[Task]:
Every record below should be written out exactly; pictures stay out.

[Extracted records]
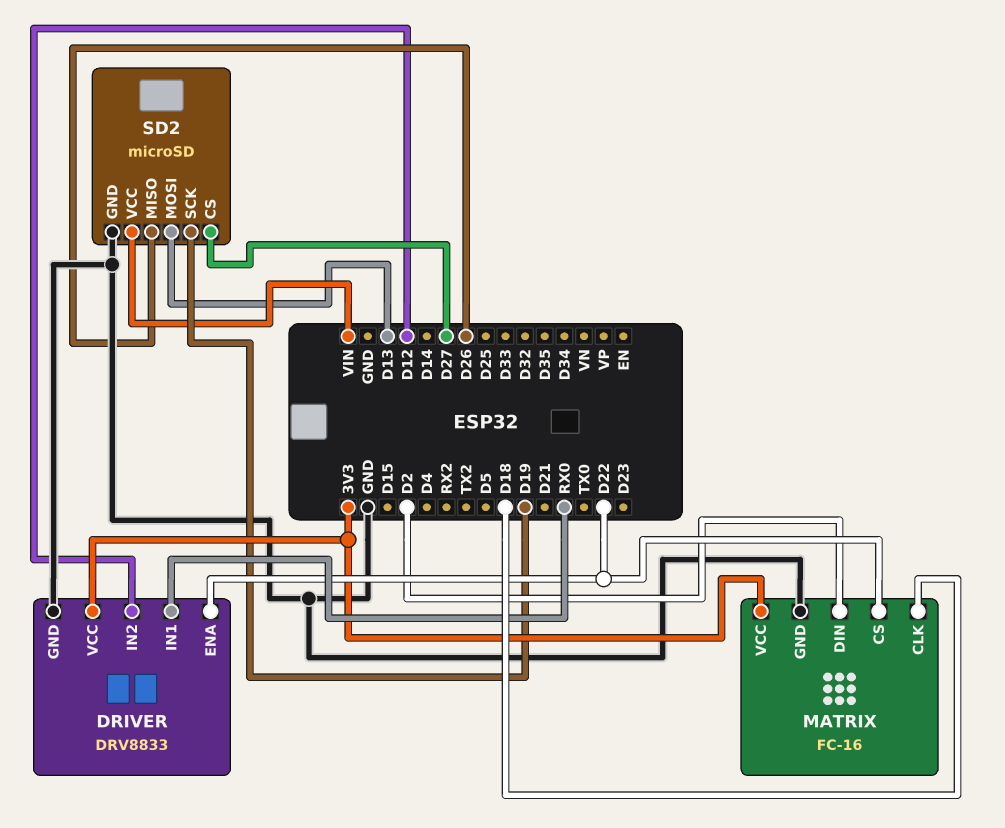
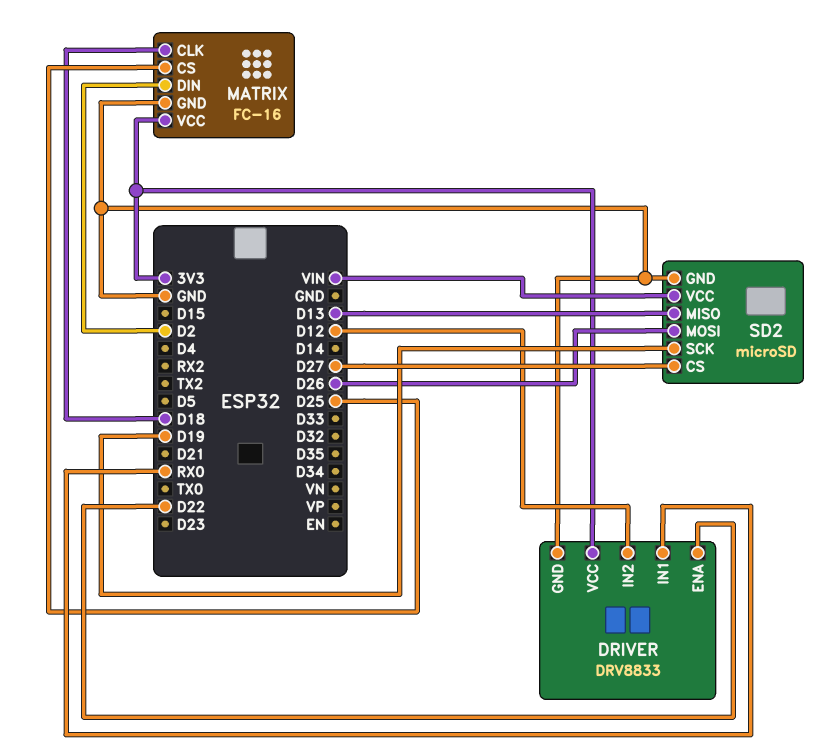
MATRIX pin CS: D22 -> D25
SD2 pin MISO: D26 -> D13
SD2 pin MOSI: D13 -> D26

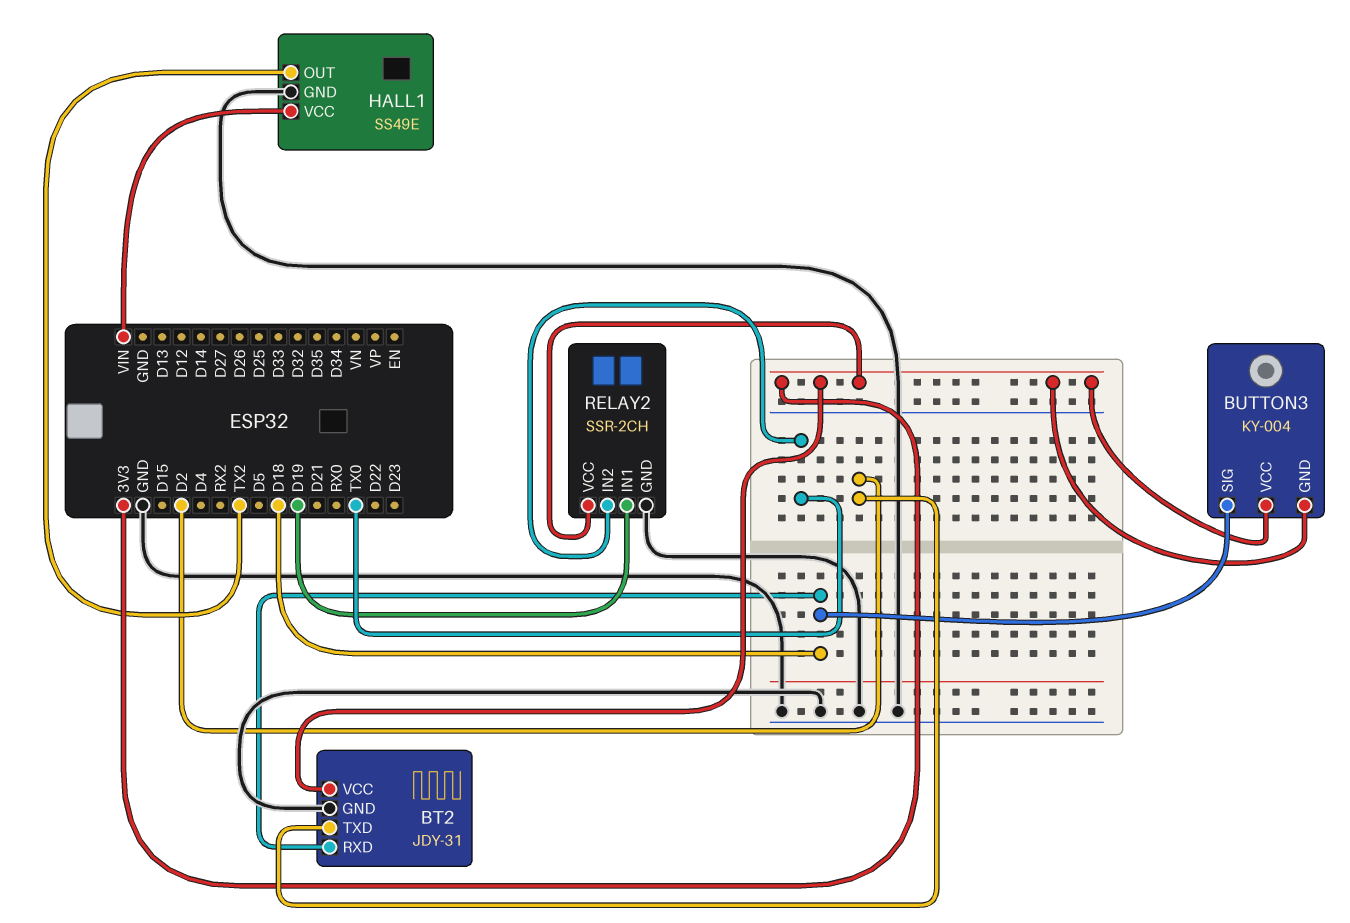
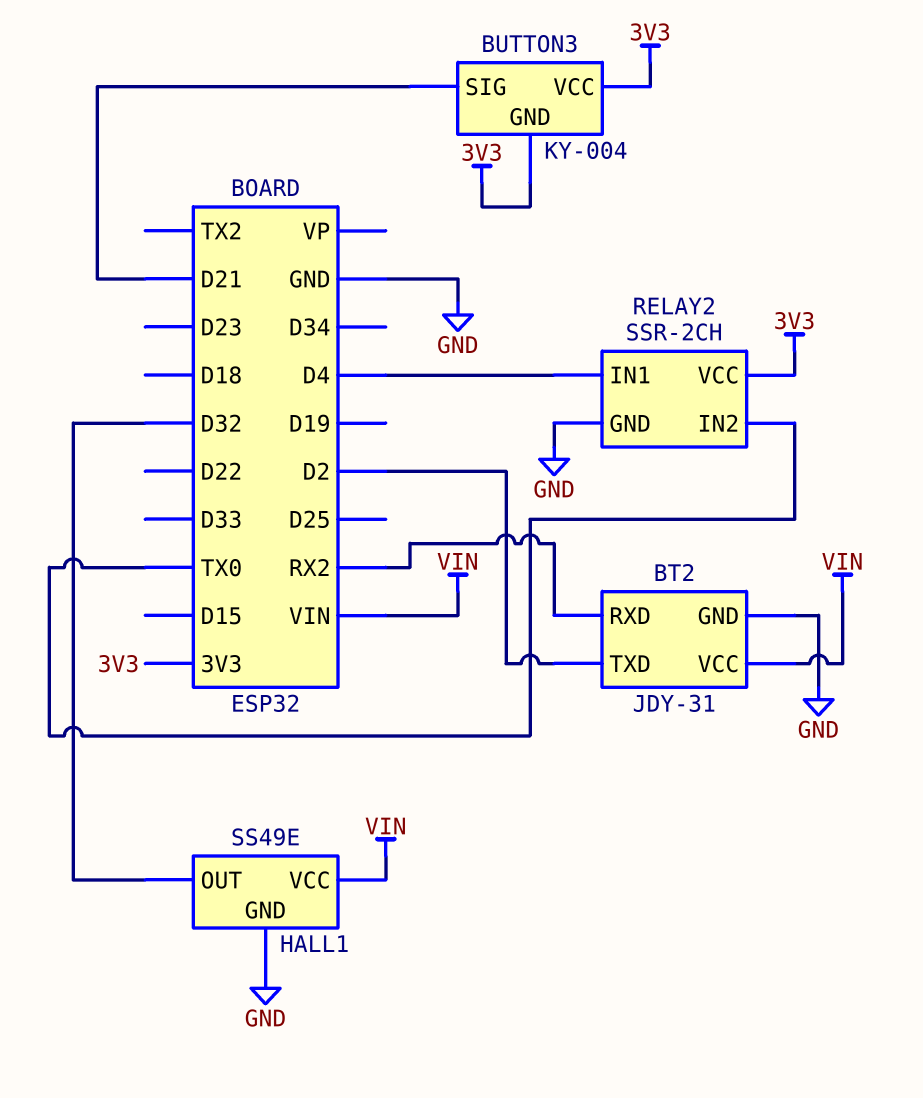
BT2 pin RXD: D18 -> RX2
BT2 pin VCC: 3V3 -> VIN
BUTTON3 pin SIG: D18 -> D21
HALL1 pin OUT: TX2 -> D32
RELAY2 pin IN1: D19 -> D4

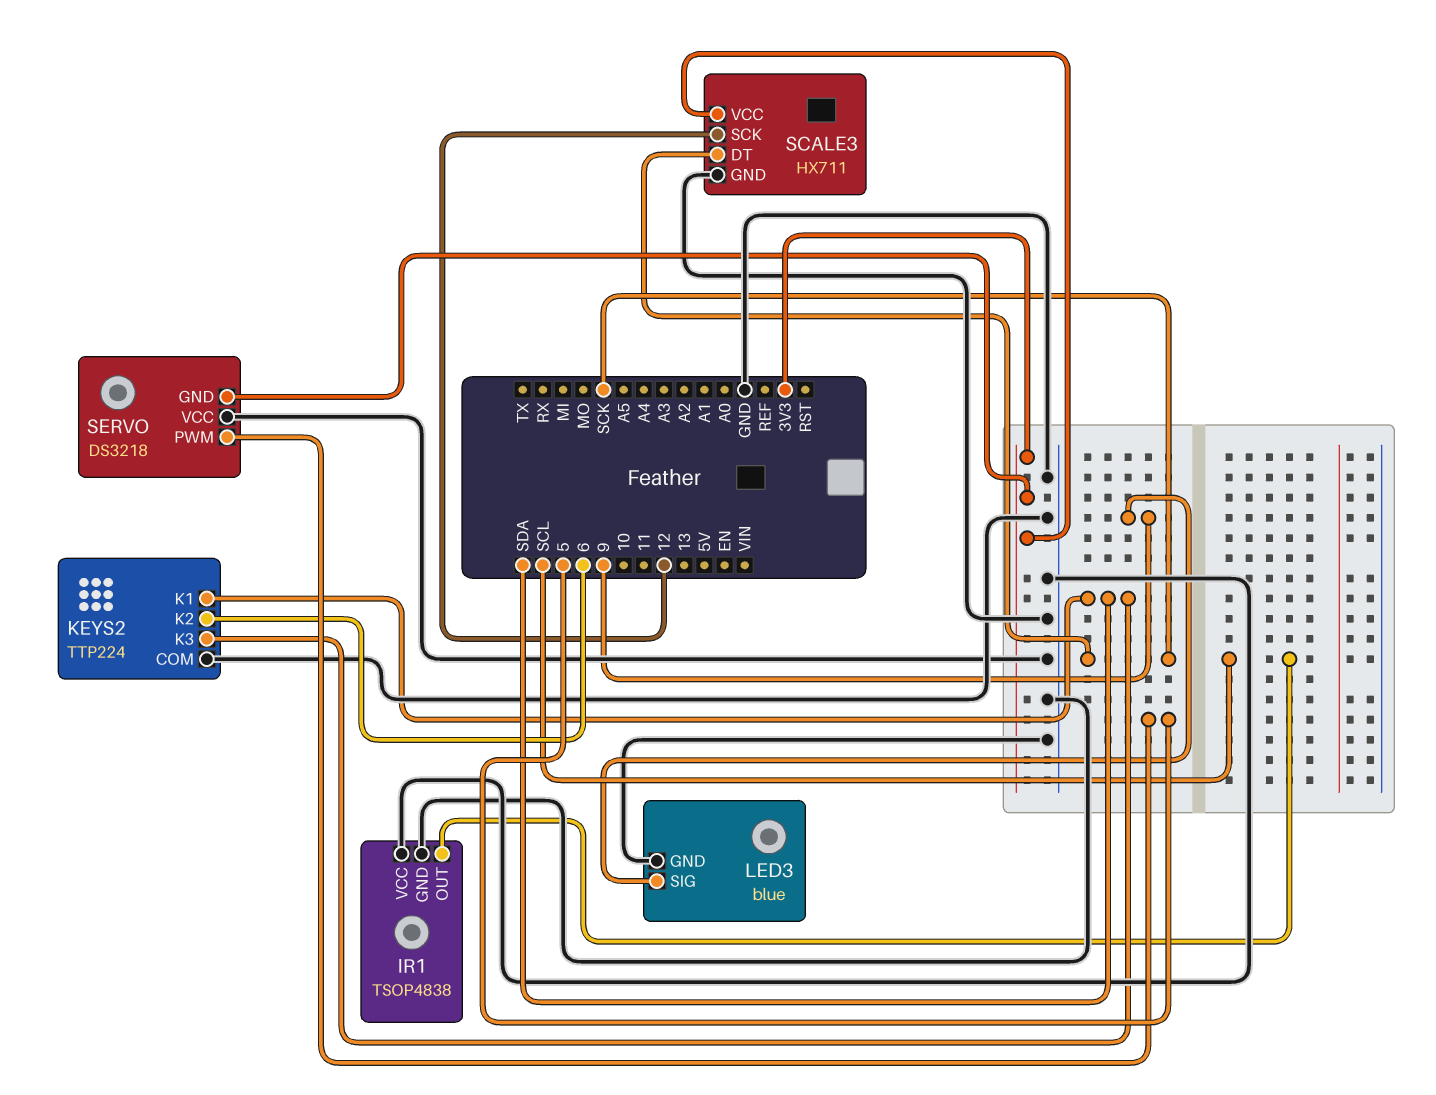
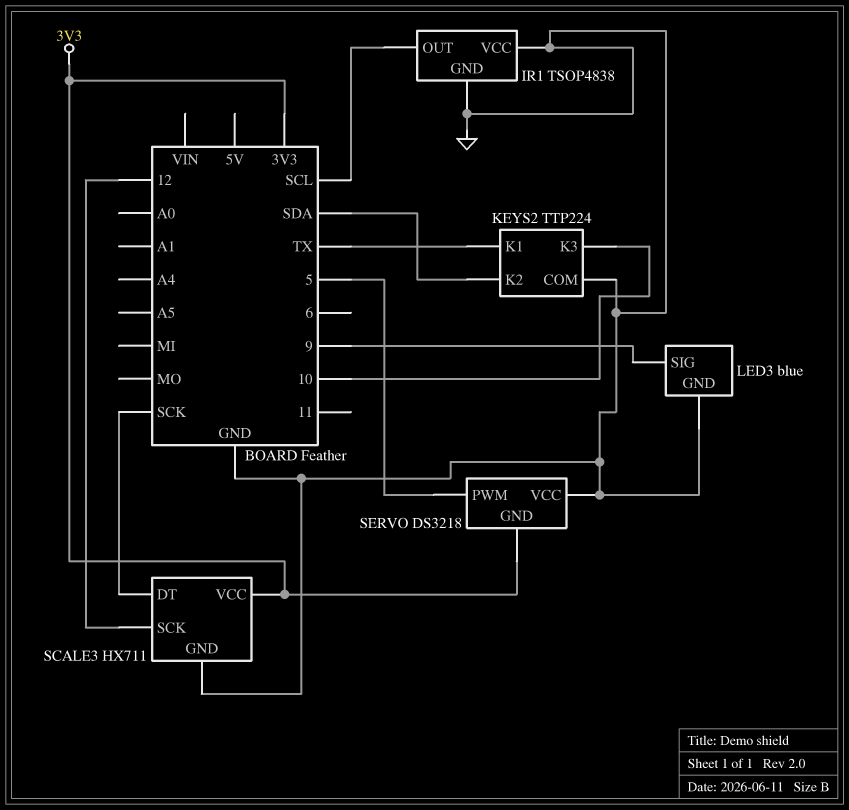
KEYS2 pin K1: SDA -> TX
KEYS2 pin K2: 6 -> SDA
KEYS2 pin K3: SDA -> 10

[Completed exercise]:
MATRIX pin CS: D22 -> D25
SD2 pin MISO: D26 -> D13
SD2 pin MOSI: D13 -> D26

BT2 pin RXD: D18 -> RX2
BT2 pin VCC: 3V3 -> VIN
BUTTON3 pin SIG: D18 -> D21
HALL1 pin OUT: TX2 -> D32
RELAY2 pin IN1: D19 -> D4

KEYS2 pin K1: SDA -> TX
KEYS2 pin K2: 6 -> SDA
KEYS2 pin K3: SDA -> 10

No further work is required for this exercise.